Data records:
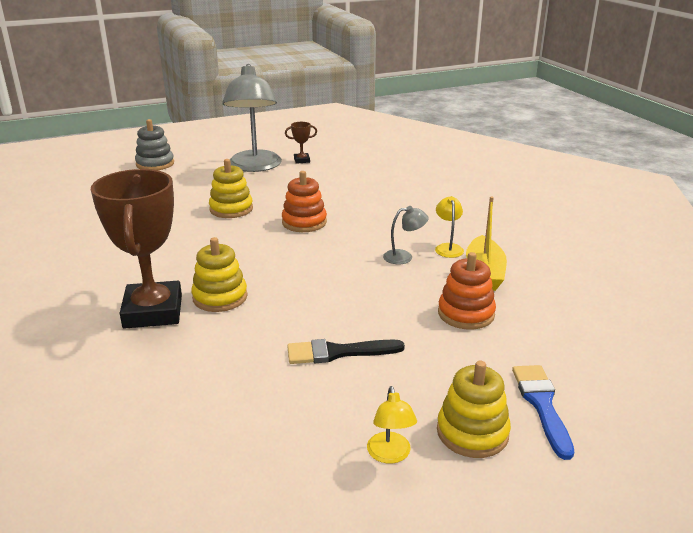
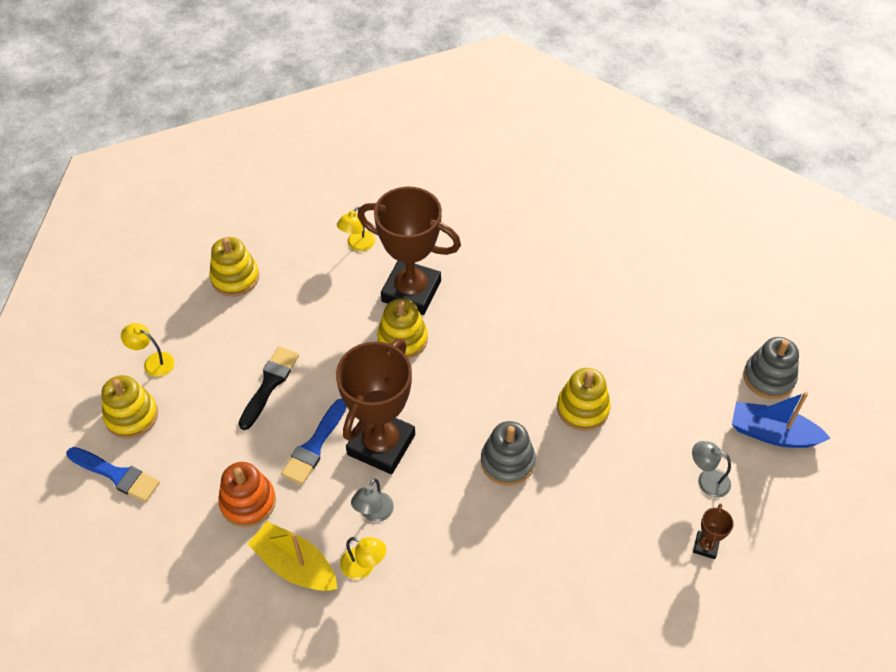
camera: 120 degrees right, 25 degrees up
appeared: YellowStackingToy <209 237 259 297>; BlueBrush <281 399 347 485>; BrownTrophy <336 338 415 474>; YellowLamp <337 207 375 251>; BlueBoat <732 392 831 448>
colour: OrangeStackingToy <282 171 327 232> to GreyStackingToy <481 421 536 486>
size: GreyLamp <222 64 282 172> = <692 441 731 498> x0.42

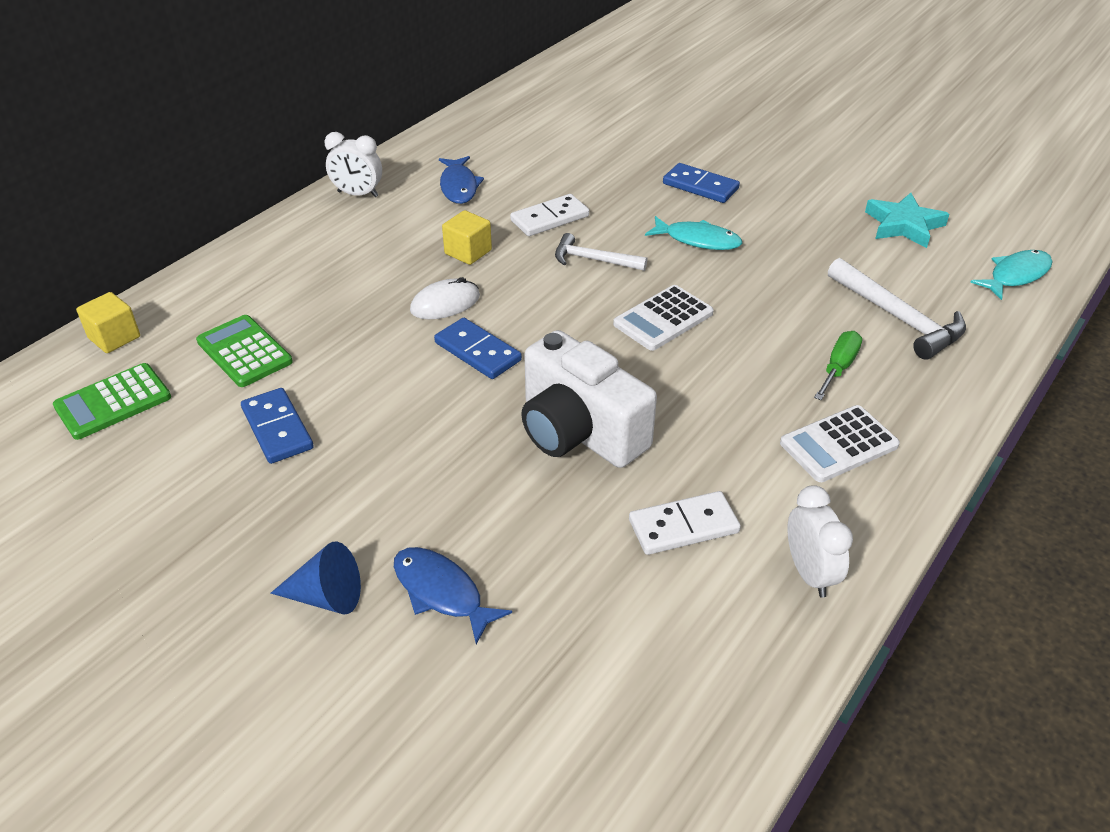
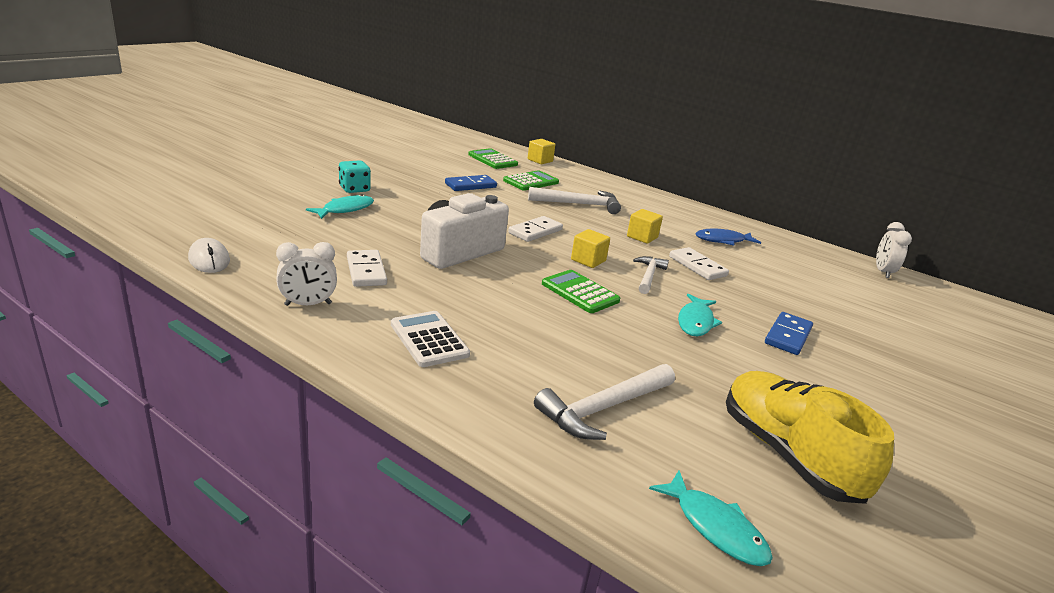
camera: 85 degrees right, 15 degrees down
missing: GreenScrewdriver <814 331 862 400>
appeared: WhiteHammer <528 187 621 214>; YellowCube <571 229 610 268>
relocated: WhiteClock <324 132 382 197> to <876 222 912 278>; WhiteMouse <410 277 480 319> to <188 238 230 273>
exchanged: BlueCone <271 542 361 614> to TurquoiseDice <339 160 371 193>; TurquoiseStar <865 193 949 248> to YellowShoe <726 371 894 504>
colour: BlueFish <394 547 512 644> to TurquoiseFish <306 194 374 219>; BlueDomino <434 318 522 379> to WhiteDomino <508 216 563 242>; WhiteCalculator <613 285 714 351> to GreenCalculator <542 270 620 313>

◆ Your goal:
Only the text of the records belongs in the answer, printed exactly and without pictures.

◆ The completed task:
camera: 120 degrees right, 25 degrees up
appeared: YellowStackingToy <209 237 259 297>; BlueBrush <281 399 347 485>; BrownTrophy <336 338 415 474>; YellowLamp <337 207 375 251>; BlueBoat <732 392 831 448>
colour: OrangeStackingToy <282 171 327 232> to GreyStackingToy <481 421 536 486>
size: GreyLamp <222 64 282 172> = <692 441 731 498> x0.42

camera: 85 degrees right, 15 degrees down
missing: GreenScrewdriver <814 331 862 400>
appeared: WhiteHammer <528 187 621 214>; YellowCube <571 229 610 268>
relocated: WhiteClock <324 132 382 197> to <876 222 912 278>; WhiteMouse <410 277 480 319> to <188 238 230 273>
exchanged: BlueCone <271 542 361 614> to TurquoiseDice <339 160 371 193>; TurquoiseStar <865 193 949 248> to YellowShoe <726 371 894 504>
colour: BlueFish <394 547 512 644> to TurquoiseFish <306 194 374 219>; BlueDomino <434 318 522 379> to WhiteDomino <508 216 563 242>; WhiteCalculator <613 285 714 351> to GreenCalculator <542 270 620 313>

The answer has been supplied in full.